*Dataset records*:
━━━━━━━━━━━━━━━━━━━━

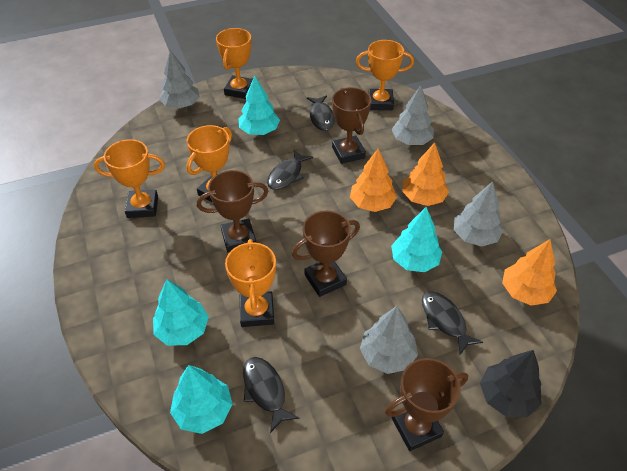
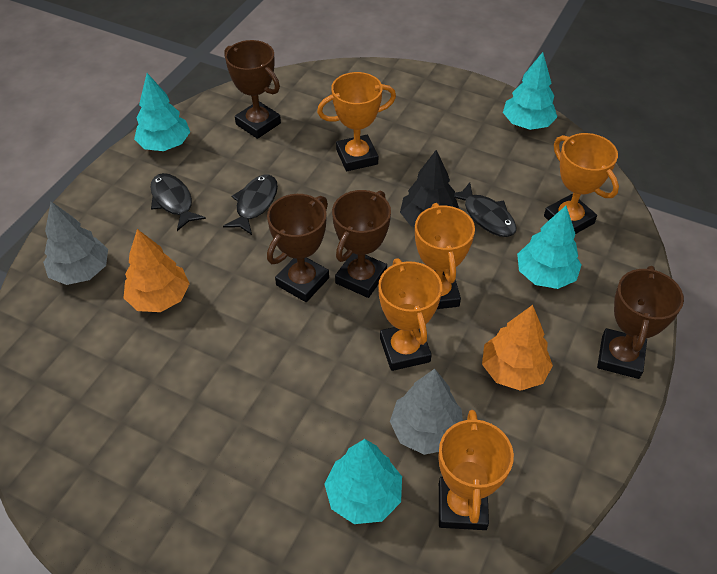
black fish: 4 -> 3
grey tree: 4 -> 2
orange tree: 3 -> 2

━━━━━━━━━━━━━━━━━━━━

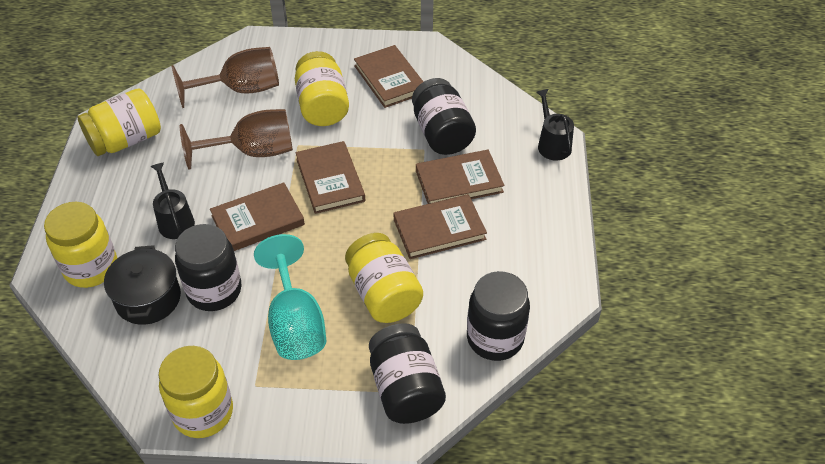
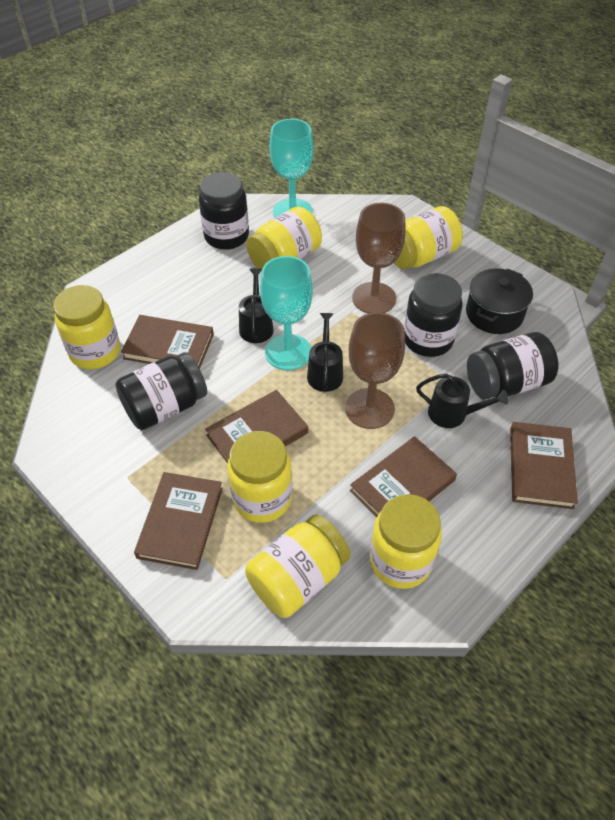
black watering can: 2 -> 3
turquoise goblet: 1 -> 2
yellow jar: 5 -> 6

━━━━━━━━━━━━━━━━━━━━

*What to produce*: Your answer should be the lines above from the one containing "black watering can: 2 -> 3" through the one containing "yellow jar: 5 -> 6", copied exactly and with both ends kept.

*Written response*:
black watering can: 2 -> 3
turquoise goblet: 1 -> 2
yellow jar: 5 -> 6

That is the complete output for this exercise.